- [INSTRUCTION]
Without the pictures, output the records below exactly as they are.

- [INPUT]
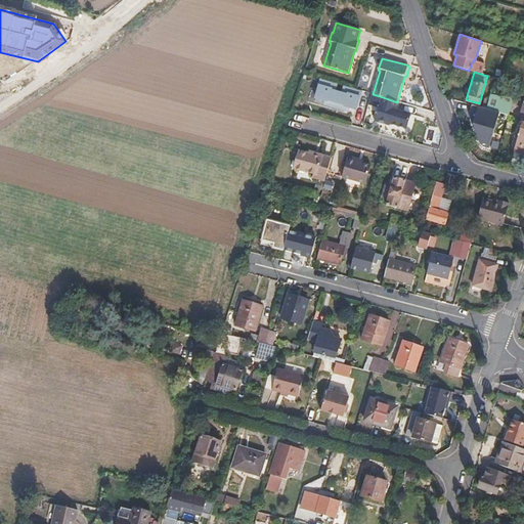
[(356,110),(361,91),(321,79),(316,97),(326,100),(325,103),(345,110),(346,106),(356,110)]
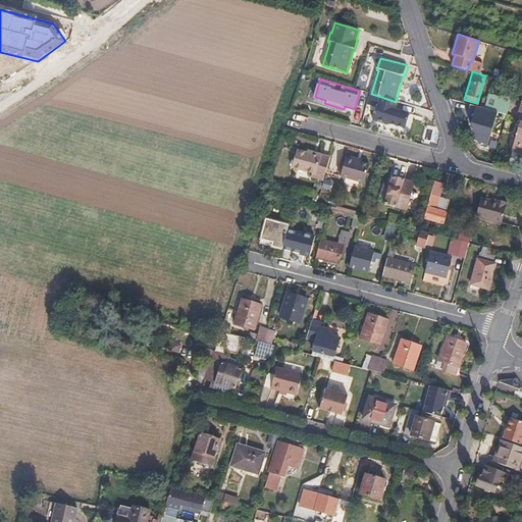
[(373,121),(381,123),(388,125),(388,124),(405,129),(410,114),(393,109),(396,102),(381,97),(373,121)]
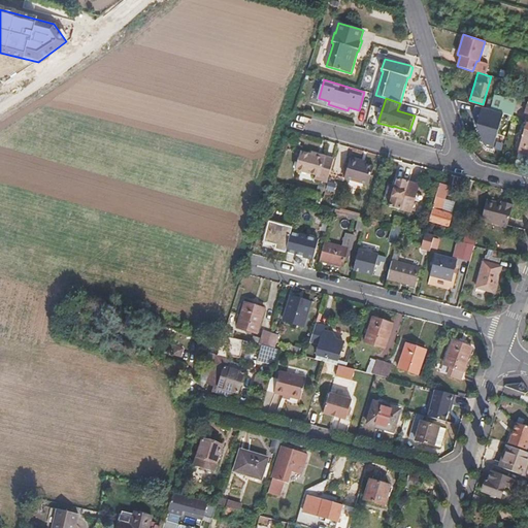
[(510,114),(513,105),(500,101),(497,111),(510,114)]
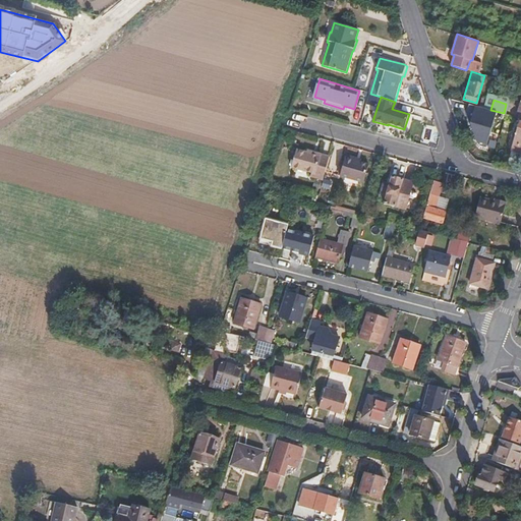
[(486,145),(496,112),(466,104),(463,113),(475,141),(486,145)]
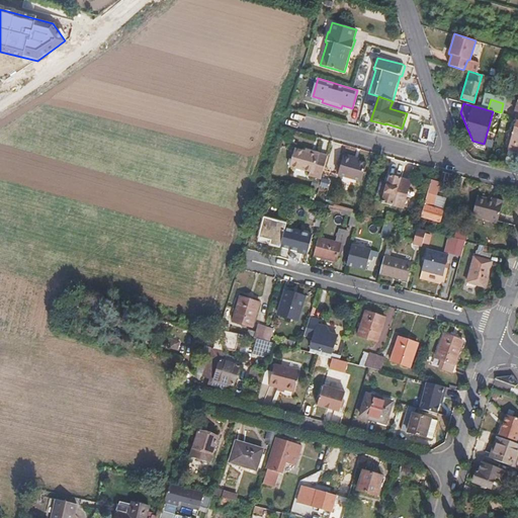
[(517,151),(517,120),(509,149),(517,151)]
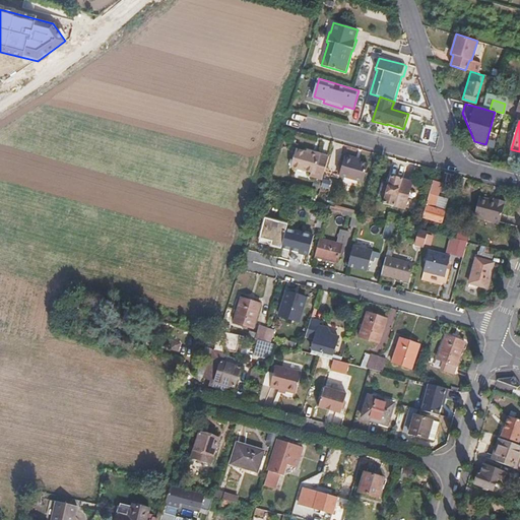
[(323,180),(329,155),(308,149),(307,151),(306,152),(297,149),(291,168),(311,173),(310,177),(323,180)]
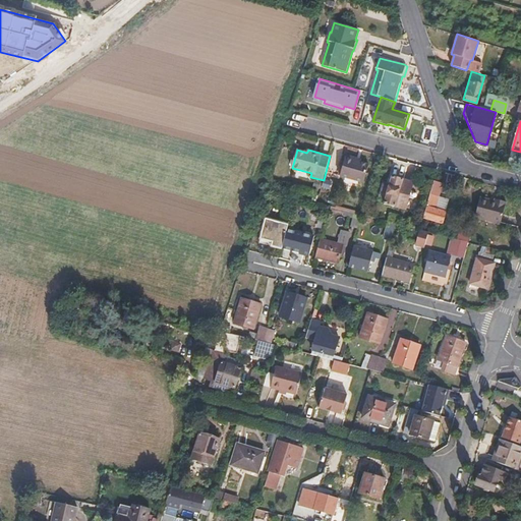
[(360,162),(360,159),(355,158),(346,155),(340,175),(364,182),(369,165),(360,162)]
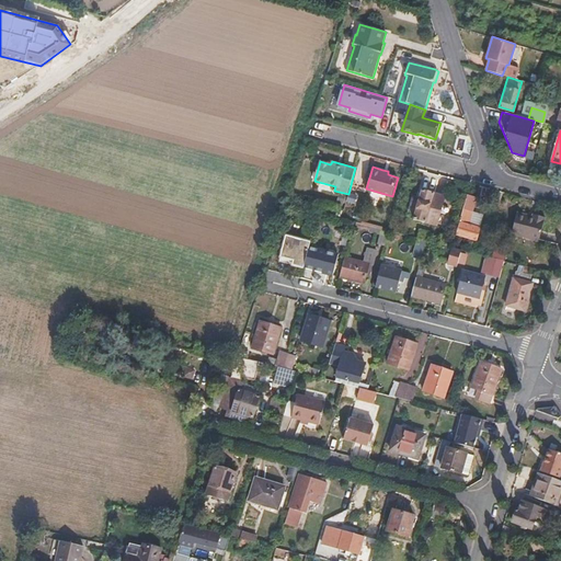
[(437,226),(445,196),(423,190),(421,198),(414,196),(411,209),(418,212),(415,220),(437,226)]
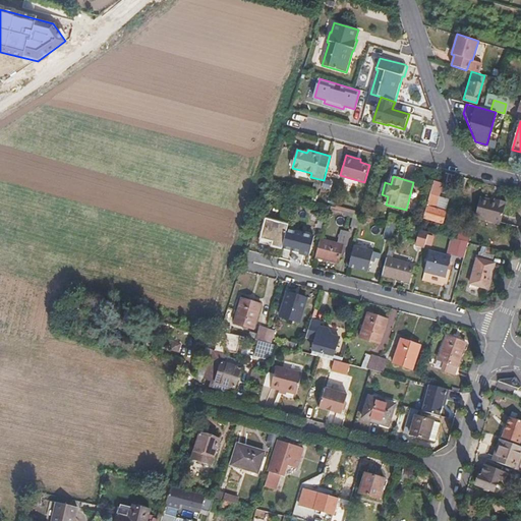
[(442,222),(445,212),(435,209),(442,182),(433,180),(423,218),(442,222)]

- [RESPONSE BOX]
[(356,110),(361,91),(321,79),(316,97),(326,100),(325,103),(345,110),(346,106),(356,110)]
[(373,121),(381,123),(388,125),(388,124),(405,129),(410,114),(393,109),(396,102),(381,97),(373,121)]
[(510,114),(513,105),(500,101),(497,111),(510,114)]
[(486,145),(496,112),(466,104),(463,113),(475,141),(486,145)]
[(517,151),(517,120),(509,149),(517,151)]
[(323,180),(329,155),(308,149),(307,151),(306,152),(297,149),(291,168),(311,173),(310,177),(323,180)]
[(360,162),(360,159),(355,158),(346,155),(340,175),(364,182),(369,165),(360,162)]
[(437,226),(445,196),(423,190),(421,198),(414,196),(411,209),(418,212),(415,220),(437,226)]
[(442,222),(445,212),(435,209),(442,182),(433,180),(423,218),(442,222)]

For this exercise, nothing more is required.